YOUR INSTRUCTIONS
Reproduce the items verbatim, starting at the line containing "at coordinates point(532,145)." and ending at the line containing "The black leather sandal at lower center is smaller", with both of those lines included.

Records
------------------------------------

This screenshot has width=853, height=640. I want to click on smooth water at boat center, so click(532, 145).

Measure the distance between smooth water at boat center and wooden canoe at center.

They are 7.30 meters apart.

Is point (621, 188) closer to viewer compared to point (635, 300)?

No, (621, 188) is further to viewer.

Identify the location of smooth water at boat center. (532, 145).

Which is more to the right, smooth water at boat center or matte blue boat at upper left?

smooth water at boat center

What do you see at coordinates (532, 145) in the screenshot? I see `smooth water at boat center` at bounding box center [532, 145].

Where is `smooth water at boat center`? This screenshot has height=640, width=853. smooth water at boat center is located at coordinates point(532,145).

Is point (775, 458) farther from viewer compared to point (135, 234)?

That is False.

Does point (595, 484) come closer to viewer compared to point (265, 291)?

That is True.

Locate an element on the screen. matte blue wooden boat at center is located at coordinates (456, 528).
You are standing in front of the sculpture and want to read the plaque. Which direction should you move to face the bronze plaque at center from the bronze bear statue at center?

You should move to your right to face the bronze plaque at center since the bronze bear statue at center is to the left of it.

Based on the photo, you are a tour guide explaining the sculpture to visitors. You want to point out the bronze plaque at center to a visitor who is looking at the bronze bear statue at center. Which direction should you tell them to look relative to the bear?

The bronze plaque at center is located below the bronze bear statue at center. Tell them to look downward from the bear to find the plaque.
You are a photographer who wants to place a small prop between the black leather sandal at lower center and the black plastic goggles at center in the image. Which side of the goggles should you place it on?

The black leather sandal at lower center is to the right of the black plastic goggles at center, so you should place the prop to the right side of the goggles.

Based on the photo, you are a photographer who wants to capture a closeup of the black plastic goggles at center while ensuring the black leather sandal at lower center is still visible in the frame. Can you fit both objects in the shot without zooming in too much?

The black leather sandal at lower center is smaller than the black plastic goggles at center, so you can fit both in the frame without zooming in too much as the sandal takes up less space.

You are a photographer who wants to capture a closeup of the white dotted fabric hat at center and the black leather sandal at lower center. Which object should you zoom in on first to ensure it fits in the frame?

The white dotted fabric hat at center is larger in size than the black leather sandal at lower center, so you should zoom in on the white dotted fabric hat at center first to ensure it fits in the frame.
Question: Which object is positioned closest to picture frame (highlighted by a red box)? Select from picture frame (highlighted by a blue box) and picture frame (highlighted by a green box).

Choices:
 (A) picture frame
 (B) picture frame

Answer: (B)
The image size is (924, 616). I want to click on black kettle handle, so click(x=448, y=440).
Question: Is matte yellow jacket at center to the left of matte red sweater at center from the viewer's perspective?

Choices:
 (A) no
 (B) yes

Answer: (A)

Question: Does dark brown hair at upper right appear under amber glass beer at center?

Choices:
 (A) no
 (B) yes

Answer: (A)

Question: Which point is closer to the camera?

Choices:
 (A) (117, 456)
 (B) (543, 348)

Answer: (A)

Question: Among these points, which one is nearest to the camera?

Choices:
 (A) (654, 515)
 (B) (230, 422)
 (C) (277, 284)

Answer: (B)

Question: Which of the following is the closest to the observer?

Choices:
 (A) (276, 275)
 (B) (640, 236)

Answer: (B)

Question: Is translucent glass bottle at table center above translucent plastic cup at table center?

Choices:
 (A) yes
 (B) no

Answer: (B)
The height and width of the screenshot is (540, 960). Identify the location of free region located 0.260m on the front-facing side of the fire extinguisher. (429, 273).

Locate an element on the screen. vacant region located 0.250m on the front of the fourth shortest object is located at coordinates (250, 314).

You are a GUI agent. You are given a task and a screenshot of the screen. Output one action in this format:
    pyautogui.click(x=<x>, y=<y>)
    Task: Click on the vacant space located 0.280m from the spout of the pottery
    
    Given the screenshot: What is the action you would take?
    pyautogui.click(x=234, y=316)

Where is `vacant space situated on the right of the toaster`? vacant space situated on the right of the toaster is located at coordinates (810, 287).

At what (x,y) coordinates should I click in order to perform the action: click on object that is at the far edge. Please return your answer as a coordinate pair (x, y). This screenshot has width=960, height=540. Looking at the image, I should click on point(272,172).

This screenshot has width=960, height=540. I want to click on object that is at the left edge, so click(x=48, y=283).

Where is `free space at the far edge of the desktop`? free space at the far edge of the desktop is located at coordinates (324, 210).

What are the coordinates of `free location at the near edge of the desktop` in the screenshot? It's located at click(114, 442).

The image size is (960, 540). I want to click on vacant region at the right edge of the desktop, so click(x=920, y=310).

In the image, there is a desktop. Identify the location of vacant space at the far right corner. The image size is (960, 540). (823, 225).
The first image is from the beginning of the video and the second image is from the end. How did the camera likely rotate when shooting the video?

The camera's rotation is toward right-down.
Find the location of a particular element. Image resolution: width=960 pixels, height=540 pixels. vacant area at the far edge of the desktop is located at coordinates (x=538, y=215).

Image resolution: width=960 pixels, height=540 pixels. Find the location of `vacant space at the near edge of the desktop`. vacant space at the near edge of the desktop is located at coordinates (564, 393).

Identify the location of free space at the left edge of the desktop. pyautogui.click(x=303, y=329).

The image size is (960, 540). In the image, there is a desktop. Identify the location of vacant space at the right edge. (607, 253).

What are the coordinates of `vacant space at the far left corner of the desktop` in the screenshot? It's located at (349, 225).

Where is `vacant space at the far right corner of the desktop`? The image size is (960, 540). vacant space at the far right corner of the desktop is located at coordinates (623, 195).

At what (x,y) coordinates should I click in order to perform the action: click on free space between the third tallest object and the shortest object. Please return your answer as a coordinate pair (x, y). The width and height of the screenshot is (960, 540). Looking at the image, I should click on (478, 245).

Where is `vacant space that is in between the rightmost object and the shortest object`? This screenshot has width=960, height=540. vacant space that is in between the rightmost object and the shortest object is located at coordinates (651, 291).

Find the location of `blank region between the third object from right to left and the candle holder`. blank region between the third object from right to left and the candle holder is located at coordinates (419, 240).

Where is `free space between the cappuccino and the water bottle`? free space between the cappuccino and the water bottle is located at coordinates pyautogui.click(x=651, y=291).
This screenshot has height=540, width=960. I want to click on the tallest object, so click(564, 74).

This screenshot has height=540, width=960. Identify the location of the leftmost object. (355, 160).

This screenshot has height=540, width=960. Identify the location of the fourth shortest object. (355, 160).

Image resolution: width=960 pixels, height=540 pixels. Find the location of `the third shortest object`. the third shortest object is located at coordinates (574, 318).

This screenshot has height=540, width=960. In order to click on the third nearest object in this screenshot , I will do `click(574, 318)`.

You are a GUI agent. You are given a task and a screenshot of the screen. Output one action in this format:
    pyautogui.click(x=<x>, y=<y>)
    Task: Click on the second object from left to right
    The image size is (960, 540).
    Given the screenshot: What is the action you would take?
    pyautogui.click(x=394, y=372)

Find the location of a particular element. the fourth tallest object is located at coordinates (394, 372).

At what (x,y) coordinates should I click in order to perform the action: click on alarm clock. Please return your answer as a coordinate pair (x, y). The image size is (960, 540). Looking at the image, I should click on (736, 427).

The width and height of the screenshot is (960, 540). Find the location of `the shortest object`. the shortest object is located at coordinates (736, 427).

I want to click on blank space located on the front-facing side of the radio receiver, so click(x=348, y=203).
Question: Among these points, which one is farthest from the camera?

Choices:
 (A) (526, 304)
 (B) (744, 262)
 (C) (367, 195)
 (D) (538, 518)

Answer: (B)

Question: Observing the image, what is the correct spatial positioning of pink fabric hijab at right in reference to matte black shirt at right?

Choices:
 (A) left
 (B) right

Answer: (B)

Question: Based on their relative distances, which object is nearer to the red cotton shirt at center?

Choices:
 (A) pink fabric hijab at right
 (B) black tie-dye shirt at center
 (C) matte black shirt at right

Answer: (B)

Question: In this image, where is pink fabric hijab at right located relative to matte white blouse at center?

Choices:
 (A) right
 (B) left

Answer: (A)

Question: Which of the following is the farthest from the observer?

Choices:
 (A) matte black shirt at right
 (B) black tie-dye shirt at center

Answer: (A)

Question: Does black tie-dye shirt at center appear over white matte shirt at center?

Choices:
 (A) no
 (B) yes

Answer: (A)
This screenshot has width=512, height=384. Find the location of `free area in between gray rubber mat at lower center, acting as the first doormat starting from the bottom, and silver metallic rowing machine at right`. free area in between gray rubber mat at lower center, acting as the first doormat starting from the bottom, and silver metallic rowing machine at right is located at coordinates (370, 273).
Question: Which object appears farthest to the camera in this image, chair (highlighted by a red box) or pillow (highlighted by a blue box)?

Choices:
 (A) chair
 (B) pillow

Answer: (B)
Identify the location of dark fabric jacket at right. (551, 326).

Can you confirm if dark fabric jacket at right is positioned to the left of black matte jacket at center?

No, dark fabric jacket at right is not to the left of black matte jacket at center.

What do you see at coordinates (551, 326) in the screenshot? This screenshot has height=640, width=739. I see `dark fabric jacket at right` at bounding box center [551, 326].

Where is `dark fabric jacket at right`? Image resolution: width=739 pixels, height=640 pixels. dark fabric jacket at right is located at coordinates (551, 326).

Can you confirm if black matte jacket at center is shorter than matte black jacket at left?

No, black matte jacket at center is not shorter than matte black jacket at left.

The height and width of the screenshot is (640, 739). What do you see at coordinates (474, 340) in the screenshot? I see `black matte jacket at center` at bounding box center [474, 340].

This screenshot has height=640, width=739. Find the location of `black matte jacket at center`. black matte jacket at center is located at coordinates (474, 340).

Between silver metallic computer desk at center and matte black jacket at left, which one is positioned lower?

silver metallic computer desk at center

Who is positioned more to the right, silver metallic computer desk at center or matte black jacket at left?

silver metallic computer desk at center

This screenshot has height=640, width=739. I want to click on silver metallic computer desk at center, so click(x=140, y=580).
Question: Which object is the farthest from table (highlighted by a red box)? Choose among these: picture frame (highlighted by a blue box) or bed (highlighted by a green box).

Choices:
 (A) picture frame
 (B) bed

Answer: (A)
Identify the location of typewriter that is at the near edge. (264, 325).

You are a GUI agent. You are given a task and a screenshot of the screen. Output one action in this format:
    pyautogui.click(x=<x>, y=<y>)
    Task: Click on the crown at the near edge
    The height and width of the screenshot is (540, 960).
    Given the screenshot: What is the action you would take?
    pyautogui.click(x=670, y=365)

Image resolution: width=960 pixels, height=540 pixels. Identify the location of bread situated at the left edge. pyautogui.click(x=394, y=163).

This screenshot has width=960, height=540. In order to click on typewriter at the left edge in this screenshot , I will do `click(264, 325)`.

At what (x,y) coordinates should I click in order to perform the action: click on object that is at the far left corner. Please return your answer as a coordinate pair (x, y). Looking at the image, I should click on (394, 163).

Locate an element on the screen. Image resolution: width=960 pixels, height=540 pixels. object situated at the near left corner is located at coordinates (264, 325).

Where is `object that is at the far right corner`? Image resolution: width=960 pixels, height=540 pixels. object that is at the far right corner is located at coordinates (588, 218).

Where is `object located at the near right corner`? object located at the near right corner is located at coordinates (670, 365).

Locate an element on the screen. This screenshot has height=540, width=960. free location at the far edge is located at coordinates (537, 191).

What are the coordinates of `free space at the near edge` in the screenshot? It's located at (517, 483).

------------------------------------

ANSWER TO THE PROBLEM
Where is `smooth water at boat center`? This screenshot has height=640, width=853. smooth water at boat center is located at coordinates point(532,145).

Is point (775, 458) farther from viewer compared to point (135, 234)?

That is False.

Does point (595, 484) come closer to viewer compared to point (265, 291)?

That is True.

Locate an element on the screen. matte blue wooden boat at center is located at coordinates (456, 528).
You are standing in front of the sculpture and want to read the plaque. Which direction should you move to face the bronze plaque at center from the bronze bear statue at center?

You should move to your right to face the bronze plaque at center since the bronze bear statue at center is to the left of it.

Based on the photo, you are a tour guide explaining the sculpture to visitors. You want to point out the bronze plaque at center to a visitor who is looking at the bronze bear statue at center. Which direction should you tell them to look relative to the bear?

The bronze plaque at center is located below the bronze bear statue at center. Tell them to look downward from the bear to find the plaque.
You are a photographer who wants to place a small prop between the black leather sandal at lower center and the black plastic goggles at center in the image. Which side of the goggles should you place it on?

The black leather sandal at lower center is to the right of the black plastic goggles at center, so you should place the prop to the right side of the goggles.

Based on the photo, you are a photographer who wants to capture a closeup of the black plastic goggles at center while ensuring the black leather sandal at lower center is still visible in the frame. Can you fit both objects in the shot without zooming in too much?

The black leather sandal at lower center is smaller than the black plastic goggles at center, so you can fit both in the frame without zooming in too much as the sandal takes up less space.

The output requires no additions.